▸ Work instruction:
Since the copy must hold text only, transcribe the data below exactly and omit the images.

▸ Data provided:
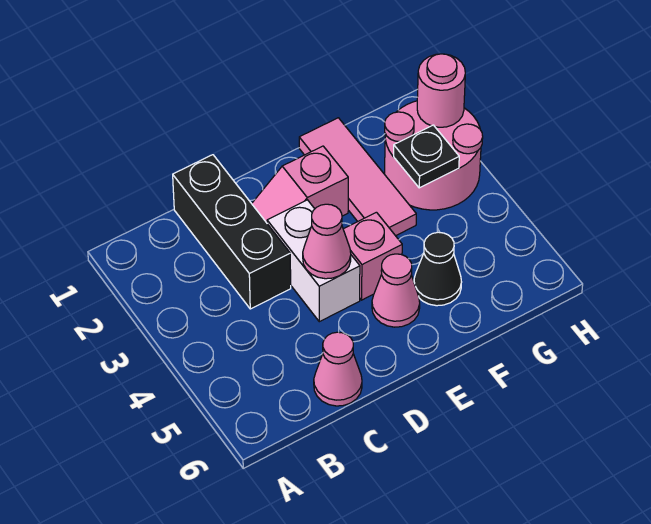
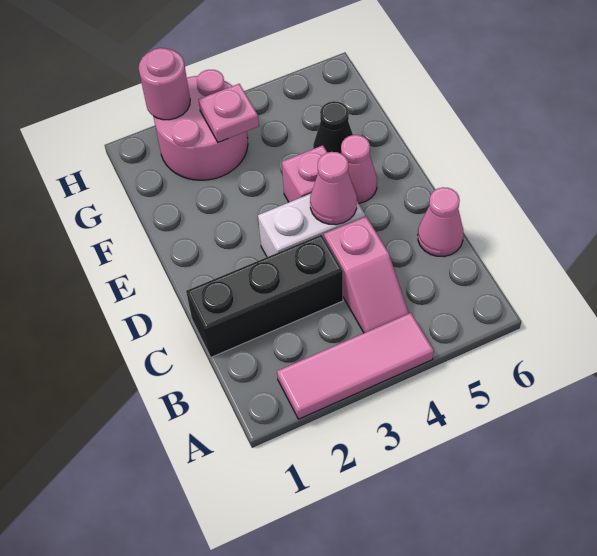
pink slope D2:E2 level 1 top E -> pink slope B4:C4 level 1 top C
pink tile F1:F3 level 1 -> pink tile A2:A4 level 1
black plate G3 level 2 -> pink plate G3 level 2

▸ Solution to this task:
pink slope D2:E2 level 1 top E -> pink slope B4:C4 level 1 top C
pink tile F1:F3 level 1 -> pink tile A2:A4 level 1
black plate G3 level 2 -> pink plate G3 level 2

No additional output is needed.